— Problem requirements —
Each line of the listing that contains the word "tertiary" is to be copied.

● ● ● ●

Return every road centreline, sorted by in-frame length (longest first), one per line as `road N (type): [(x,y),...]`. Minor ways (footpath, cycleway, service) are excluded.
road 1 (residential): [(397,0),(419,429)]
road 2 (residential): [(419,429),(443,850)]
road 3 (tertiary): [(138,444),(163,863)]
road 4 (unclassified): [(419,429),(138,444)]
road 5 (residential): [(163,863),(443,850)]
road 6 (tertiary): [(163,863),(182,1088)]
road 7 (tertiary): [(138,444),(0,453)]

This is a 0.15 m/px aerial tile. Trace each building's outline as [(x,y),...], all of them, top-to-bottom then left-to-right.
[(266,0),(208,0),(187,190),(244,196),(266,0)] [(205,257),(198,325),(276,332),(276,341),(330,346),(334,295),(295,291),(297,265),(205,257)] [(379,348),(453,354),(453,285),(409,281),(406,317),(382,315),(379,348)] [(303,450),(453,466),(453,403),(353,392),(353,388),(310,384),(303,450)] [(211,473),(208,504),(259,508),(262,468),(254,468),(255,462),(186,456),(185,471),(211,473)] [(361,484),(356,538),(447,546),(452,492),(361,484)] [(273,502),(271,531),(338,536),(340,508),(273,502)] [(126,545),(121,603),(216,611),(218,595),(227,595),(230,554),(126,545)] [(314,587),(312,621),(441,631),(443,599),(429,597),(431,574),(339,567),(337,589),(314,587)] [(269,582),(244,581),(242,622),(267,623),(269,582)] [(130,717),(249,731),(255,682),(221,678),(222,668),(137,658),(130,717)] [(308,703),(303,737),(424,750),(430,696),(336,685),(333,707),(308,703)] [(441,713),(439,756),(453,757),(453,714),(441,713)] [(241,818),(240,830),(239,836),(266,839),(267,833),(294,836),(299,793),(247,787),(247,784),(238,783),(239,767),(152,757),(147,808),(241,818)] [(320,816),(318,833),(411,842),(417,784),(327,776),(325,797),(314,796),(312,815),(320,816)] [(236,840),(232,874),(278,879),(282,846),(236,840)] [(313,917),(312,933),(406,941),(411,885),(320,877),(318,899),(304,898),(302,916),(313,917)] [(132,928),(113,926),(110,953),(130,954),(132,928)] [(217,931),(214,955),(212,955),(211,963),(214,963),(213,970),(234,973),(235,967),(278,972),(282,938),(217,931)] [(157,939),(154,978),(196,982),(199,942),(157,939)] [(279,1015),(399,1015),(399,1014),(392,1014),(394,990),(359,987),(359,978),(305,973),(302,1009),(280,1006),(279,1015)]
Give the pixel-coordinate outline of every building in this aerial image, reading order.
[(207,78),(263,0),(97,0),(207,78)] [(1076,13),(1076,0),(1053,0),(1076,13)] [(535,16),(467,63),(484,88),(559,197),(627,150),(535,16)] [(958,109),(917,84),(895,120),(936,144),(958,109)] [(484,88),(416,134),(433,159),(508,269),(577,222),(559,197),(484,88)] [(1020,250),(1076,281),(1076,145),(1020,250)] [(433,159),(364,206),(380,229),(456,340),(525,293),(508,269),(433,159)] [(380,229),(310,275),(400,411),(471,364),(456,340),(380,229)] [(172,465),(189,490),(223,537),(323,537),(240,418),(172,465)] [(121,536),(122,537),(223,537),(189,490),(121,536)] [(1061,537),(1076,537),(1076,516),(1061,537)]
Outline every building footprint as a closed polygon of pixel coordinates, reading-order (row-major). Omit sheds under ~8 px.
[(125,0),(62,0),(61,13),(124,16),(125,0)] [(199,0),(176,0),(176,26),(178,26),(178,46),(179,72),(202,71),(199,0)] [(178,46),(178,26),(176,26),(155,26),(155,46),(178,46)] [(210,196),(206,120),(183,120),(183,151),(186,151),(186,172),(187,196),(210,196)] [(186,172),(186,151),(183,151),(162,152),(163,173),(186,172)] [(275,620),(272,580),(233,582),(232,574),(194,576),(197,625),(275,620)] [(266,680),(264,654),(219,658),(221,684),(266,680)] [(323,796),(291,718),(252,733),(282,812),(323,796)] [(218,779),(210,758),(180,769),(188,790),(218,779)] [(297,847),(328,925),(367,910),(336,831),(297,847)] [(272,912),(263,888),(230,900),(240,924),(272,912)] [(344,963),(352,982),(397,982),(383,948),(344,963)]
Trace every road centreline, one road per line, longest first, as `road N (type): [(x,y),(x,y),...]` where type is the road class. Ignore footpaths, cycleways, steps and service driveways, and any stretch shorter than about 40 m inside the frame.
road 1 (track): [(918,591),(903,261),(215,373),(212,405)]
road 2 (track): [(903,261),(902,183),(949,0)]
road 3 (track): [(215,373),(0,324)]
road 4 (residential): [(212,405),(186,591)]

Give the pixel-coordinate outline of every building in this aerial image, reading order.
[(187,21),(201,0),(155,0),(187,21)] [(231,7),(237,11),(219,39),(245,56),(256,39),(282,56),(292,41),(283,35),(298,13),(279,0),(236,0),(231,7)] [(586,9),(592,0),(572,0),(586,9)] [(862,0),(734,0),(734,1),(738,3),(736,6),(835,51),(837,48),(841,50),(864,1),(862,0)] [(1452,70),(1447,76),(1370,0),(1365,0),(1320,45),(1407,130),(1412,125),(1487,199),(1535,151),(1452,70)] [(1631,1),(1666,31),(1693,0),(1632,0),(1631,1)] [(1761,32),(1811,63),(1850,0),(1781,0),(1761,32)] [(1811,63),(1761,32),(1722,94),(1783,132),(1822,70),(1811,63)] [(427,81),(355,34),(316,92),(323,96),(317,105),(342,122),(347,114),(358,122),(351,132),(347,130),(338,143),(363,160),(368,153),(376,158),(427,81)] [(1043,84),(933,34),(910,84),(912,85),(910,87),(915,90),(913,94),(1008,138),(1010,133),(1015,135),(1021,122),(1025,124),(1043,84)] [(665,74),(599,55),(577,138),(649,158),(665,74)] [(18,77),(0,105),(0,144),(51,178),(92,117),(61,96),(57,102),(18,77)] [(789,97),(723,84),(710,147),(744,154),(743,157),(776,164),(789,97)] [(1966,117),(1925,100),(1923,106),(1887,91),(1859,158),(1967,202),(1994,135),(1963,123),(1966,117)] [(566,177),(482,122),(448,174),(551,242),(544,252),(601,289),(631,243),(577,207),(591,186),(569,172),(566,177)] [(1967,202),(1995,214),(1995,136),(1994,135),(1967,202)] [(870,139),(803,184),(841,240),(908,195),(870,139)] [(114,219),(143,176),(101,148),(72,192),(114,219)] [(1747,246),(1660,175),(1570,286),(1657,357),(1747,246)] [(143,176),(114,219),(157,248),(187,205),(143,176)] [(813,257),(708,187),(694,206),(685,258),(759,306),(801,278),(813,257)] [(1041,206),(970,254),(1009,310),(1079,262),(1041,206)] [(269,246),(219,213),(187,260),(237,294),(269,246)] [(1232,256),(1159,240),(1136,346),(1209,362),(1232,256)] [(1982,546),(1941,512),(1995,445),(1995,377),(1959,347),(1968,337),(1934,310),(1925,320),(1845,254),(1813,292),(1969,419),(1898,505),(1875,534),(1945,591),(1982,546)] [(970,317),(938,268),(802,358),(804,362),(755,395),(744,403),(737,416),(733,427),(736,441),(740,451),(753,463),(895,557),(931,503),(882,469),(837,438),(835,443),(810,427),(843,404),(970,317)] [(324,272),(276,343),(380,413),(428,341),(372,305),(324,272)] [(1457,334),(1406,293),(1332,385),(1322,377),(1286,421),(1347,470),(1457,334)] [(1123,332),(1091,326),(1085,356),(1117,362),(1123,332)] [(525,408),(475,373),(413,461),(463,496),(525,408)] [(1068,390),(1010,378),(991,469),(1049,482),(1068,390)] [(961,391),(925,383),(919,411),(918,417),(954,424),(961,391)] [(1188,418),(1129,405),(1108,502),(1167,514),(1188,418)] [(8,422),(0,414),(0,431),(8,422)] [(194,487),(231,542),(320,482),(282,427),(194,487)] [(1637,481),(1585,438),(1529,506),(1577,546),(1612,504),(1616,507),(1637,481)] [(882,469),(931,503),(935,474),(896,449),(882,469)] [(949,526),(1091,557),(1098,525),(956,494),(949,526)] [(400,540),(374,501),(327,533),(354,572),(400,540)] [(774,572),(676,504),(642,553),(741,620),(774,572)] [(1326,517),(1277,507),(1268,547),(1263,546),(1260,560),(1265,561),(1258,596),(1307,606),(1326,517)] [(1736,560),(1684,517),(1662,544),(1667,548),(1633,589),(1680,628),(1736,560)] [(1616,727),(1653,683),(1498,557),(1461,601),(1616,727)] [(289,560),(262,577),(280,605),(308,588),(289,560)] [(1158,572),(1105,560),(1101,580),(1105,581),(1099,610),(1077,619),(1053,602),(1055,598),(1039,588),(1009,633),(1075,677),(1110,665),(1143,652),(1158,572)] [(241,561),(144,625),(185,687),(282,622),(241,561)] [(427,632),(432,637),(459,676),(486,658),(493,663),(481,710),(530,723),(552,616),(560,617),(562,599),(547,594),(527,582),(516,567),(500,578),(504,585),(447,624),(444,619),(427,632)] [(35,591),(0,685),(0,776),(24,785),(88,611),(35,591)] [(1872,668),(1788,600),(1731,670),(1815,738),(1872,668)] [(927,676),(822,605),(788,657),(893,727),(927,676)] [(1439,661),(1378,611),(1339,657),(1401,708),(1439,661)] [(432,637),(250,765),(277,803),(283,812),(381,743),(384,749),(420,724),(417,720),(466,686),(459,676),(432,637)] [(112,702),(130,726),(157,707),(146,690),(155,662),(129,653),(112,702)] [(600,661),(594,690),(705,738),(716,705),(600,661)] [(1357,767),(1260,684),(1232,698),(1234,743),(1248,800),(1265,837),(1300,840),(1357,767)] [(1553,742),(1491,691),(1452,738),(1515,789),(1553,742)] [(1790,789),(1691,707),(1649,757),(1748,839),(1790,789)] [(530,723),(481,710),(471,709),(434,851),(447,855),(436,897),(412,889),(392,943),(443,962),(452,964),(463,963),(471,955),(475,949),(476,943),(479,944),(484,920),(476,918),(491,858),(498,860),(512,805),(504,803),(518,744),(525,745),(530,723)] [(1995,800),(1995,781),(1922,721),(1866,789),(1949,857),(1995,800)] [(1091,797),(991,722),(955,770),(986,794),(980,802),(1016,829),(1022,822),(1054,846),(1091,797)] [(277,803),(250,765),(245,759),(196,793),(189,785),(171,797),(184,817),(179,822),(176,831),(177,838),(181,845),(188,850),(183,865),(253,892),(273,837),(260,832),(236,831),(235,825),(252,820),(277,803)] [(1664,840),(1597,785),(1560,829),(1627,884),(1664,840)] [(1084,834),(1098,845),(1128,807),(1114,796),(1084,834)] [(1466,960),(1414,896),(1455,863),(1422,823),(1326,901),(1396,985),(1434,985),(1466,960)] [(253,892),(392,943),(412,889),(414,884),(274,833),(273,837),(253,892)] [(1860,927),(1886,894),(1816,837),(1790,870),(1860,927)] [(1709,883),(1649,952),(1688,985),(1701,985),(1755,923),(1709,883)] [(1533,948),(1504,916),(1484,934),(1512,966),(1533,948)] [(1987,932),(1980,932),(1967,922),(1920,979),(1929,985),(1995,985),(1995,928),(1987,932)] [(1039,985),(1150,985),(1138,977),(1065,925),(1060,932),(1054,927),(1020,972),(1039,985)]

● ● ● ●

— Response for this exercise —
road 3 (tertiary): [(138,444),(163,863)]
road 6 (tertiary): [(163,863),(182,1088)]
road 7 (tertiary): [(138,444),(0,453)]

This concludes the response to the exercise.